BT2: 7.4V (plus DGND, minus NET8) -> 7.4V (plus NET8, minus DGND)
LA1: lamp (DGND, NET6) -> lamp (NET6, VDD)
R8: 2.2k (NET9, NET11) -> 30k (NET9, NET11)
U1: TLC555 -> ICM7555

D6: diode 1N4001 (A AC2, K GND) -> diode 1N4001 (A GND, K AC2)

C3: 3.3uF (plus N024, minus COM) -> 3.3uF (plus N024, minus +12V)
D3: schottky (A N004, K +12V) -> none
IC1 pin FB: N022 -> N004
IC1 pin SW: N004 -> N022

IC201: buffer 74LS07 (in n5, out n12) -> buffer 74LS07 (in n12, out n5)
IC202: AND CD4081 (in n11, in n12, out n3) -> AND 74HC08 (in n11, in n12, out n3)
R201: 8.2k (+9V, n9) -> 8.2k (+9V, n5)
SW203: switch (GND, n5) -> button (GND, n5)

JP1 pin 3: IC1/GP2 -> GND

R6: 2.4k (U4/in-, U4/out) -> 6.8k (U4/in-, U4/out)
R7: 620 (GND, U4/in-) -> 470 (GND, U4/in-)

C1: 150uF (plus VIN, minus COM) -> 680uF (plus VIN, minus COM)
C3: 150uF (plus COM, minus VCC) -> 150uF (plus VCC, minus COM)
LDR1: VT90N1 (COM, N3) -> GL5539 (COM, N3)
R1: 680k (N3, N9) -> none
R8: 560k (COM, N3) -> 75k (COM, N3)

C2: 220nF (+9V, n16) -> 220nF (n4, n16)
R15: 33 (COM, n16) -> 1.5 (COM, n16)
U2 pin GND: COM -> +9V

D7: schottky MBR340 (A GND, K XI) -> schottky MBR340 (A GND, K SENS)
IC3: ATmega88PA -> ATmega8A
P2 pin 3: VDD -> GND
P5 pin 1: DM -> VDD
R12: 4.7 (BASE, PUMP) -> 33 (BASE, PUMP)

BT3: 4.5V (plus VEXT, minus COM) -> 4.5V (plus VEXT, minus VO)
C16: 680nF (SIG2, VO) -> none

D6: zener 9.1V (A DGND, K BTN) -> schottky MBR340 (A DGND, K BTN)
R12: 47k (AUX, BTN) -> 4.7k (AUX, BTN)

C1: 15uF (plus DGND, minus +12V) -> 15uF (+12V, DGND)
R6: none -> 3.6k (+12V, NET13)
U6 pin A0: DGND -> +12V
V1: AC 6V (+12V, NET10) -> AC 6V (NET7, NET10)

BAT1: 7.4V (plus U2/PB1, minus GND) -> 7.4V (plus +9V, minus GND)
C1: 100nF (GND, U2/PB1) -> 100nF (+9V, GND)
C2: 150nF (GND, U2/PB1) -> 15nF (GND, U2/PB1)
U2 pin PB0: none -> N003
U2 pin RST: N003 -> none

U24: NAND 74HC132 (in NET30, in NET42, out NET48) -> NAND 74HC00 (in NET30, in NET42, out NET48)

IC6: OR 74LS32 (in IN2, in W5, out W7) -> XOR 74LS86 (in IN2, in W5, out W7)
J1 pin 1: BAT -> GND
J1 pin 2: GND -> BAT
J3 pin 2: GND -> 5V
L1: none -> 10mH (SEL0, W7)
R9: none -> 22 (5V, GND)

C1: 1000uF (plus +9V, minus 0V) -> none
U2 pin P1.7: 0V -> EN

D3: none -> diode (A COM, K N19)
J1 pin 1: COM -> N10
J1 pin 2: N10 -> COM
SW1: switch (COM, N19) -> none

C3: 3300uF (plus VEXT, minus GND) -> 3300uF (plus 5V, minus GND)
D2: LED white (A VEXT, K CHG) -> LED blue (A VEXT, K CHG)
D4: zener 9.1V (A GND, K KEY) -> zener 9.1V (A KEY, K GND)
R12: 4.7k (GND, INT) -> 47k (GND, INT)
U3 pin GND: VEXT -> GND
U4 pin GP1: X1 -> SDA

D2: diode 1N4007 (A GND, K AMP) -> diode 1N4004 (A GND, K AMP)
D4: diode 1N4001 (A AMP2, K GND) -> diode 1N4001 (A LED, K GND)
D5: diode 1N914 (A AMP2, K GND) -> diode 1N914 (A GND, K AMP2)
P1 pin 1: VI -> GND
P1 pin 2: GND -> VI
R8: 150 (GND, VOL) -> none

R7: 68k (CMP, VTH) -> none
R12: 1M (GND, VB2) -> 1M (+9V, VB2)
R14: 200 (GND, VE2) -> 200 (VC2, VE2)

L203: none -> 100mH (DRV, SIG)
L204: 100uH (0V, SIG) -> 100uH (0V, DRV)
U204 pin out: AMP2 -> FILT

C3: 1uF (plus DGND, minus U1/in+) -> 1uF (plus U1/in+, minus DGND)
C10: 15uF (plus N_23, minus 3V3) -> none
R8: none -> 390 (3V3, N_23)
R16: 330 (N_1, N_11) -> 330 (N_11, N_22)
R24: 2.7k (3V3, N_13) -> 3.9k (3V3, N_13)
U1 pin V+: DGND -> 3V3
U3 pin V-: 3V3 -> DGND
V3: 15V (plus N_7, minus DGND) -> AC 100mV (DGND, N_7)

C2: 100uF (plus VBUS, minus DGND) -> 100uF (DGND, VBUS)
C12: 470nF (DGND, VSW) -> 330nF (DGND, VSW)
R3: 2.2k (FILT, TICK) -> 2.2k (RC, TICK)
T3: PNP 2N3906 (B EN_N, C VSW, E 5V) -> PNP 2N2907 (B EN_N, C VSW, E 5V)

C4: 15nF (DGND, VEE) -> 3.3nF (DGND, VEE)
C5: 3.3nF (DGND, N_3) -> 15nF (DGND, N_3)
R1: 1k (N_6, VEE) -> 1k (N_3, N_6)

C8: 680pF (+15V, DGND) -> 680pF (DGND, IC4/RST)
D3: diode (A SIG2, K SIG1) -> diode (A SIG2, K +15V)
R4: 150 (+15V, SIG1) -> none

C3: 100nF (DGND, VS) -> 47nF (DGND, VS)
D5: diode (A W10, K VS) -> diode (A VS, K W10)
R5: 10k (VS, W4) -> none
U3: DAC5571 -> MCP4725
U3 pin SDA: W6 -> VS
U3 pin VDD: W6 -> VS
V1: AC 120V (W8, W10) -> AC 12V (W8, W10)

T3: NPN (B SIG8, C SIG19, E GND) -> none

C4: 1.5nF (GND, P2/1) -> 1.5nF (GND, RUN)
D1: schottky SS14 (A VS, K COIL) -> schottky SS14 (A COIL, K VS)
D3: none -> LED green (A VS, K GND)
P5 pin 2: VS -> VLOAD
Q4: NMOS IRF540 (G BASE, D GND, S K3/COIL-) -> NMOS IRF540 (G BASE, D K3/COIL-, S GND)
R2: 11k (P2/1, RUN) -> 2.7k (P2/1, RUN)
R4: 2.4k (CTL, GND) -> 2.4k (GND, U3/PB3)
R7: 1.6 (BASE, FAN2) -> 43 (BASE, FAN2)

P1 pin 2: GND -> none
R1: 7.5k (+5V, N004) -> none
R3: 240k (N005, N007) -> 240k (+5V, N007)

★ ★ ★

→ **What to produce**
With "COIL" as the search string, filter the records and return each line that has it.

→ **Answer to this exercise**
D1: schottky SS14 (A VS, K COIL) -> schottky SS14 (A COIL, K VS)
Q4: NMOS IRF540 (G BASE, D GND, S K3/COIL-) -> NMOS IRF540 (G BASE, D K3/COIL-, S GND)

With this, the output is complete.